Collected data
• • •

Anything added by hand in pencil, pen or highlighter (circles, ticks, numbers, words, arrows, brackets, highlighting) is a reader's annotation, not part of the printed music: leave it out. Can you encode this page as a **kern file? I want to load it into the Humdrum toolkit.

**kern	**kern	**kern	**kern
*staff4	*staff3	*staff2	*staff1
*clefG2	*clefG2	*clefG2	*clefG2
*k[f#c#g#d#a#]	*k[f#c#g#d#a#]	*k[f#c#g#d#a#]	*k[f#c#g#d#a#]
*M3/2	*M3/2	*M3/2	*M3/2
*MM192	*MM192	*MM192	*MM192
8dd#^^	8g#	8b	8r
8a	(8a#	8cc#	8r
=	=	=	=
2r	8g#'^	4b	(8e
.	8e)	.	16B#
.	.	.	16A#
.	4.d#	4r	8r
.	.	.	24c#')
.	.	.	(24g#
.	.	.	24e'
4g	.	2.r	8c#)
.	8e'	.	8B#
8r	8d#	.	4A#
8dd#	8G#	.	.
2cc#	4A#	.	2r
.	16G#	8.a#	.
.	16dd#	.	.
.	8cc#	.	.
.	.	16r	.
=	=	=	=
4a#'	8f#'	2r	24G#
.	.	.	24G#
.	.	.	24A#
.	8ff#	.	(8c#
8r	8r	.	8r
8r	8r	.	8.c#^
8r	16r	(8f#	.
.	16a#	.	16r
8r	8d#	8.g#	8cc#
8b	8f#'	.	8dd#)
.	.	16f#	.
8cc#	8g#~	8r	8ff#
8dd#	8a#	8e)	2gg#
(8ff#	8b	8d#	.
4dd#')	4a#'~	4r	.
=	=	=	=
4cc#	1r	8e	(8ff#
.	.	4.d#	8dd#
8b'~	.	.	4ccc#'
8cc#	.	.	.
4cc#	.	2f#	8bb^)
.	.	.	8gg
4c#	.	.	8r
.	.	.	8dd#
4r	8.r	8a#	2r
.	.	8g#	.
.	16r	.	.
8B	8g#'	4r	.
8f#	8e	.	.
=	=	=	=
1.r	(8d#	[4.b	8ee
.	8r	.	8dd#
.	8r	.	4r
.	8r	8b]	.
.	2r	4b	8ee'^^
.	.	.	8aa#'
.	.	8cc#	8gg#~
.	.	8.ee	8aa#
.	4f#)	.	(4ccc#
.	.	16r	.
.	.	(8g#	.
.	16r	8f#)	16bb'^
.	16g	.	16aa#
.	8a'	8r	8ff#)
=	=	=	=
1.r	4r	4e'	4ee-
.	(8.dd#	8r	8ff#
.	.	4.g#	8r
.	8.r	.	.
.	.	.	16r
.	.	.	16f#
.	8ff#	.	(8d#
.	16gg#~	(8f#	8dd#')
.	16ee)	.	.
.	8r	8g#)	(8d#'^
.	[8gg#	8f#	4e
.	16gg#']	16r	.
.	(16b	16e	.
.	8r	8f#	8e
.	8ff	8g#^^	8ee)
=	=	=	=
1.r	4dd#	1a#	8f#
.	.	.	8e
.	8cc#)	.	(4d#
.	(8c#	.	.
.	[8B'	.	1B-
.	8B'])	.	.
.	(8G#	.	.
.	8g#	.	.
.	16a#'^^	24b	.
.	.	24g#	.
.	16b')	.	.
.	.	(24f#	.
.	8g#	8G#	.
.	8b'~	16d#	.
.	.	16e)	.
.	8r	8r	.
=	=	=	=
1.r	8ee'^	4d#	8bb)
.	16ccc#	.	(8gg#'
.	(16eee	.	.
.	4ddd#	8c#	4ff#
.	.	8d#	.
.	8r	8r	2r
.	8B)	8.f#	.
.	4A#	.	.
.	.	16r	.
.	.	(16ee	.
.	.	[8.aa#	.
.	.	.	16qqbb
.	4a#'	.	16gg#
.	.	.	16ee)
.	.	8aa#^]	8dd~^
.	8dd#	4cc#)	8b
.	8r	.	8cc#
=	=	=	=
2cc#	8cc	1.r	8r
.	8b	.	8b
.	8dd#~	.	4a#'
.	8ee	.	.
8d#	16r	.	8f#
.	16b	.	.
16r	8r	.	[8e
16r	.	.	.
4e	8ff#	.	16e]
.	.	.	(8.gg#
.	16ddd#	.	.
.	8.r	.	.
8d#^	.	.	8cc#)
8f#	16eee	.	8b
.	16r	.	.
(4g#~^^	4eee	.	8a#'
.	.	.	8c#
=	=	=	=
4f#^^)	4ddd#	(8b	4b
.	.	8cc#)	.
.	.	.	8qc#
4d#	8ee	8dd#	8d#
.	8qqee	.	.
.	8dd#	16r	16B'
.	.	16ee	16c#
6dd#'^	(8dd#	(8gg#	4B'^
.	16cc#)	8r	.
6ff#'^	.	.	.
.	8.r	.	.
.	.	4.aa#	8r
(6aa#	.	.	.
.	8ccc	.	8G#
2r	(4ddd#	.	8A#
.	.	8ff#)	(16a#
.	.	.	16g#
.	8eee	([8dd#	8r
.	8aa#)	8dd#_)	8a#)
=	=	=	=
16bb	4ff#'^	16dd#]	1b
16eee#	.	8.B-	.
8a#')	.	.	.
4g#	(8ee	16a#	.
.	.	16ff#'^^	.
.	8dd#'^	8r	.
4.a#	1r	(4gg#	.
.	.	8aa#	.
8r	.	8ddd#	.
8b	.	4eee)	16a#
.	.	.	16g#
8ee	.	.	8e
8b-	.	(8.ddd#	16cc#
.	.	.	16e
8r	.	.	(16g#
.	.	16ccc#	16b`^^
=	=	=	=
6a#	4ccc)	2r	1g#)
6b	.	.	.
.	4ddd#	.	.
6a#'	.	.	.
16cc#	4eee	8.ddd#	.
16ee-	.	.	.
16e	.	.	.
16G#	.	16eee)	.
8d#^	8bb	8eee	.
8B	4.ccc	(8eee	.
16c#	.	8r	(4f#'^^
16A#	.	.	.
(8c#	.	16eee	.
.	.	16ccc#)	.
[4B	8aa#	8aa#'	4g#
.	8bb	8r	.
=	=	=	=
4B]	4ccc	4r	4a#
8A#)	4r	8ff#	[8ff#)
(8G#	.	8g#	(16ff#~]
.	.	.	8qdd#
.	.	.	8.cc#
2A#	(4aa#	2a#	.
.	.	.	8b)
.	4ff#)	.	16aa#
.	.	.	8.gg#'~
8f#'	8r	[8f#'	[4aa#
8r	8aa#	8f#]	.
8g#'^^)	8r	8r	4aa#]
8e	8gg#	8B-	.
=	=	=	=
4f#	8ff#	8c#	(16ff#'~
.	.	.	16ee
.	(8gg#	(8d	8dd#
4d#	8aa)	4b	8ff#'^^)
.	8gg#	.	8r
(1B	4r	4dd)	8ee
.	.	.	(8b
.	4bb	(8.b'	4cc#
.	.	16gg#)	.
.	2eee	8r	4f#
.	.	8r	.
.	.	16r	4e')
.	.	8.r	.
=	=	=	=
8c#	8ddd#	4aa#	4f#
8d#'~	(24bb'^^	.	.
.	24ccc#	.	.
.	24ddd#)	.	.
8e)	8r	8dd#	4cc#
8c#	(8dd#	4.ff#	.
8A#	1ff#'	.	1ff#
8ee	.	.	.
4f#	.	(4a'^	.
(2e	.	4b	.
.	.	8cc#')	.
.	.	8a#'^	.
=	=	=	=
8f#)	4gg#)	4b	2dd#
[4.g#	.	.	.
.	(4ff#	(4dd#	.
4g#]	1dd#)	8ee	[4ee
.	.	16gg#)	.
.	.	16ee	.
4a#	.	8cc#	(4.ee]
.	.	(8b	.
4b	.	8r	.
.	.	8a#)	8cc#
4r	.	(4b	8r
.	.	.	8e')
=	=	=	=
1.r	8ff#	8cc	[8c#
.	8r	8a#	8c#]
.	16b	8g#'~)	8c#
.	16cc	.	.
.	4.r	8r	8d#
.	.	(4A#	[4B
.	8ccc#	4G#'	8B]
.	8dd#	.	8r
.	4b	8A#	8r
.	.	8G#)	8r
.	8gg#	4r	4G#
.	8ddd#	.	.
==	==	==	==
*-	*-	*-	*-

• • •

(The exercise): How many lines in the data above contain the string "kern"? Case counts. Reply with the number alone.

(Solution to the exercise): 2